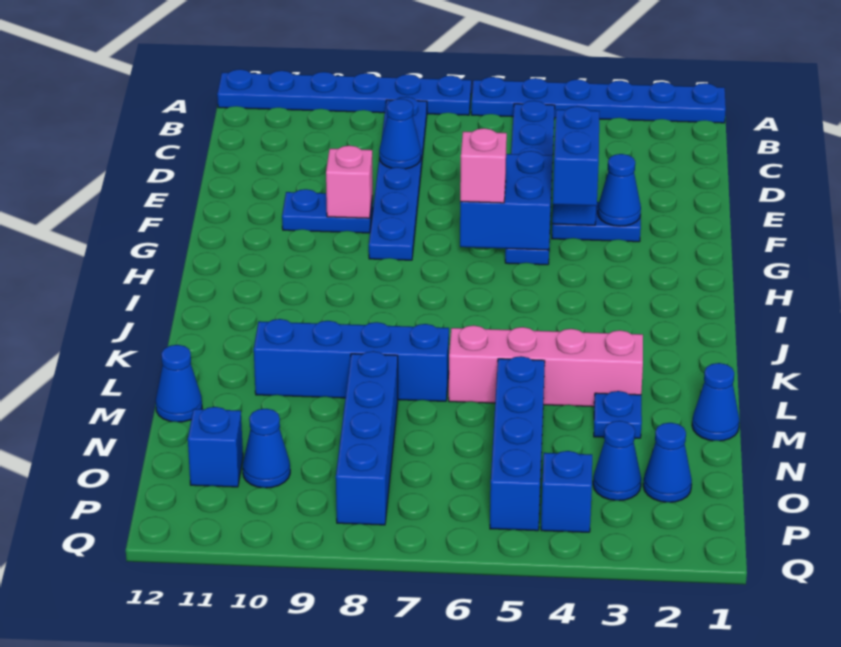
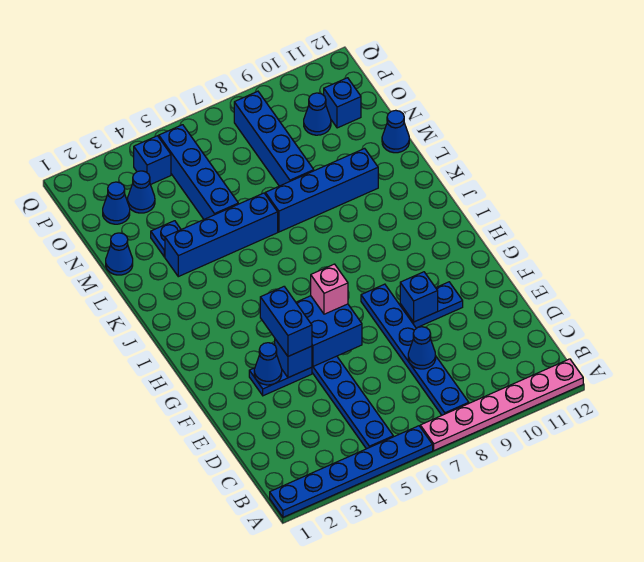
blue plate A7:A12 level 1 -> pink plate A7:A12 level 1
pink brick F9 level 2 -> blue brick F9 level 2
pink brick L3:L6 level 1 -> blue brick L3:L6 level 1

==

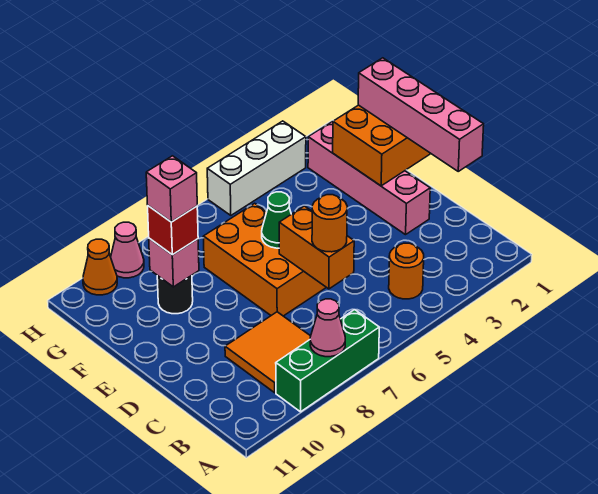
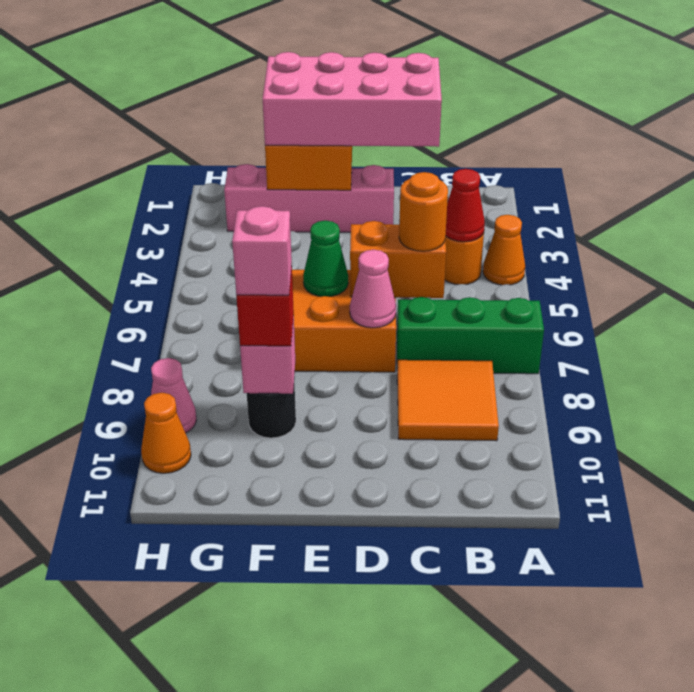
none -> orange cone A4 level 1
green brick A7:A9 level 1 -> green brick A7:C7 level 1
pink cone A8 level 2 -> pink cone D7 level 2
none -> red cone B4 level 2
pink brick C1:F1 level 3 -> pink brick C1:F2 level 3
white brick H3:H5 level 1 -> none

PROBLEM: All that is needed is the exact run of lines above from the line containing "blue plate A7:A12" through the line containing "pink brick L3:L6", both of them included.

EXERCISE RESULT:
blue plate A7:A12 level 1 -> pink plate A7:A12 level 1
pink brick F9 level 2 -> blue brick F9 level 2
pink brick L3:L6 level 1 -> blue brick L3:L6 level 1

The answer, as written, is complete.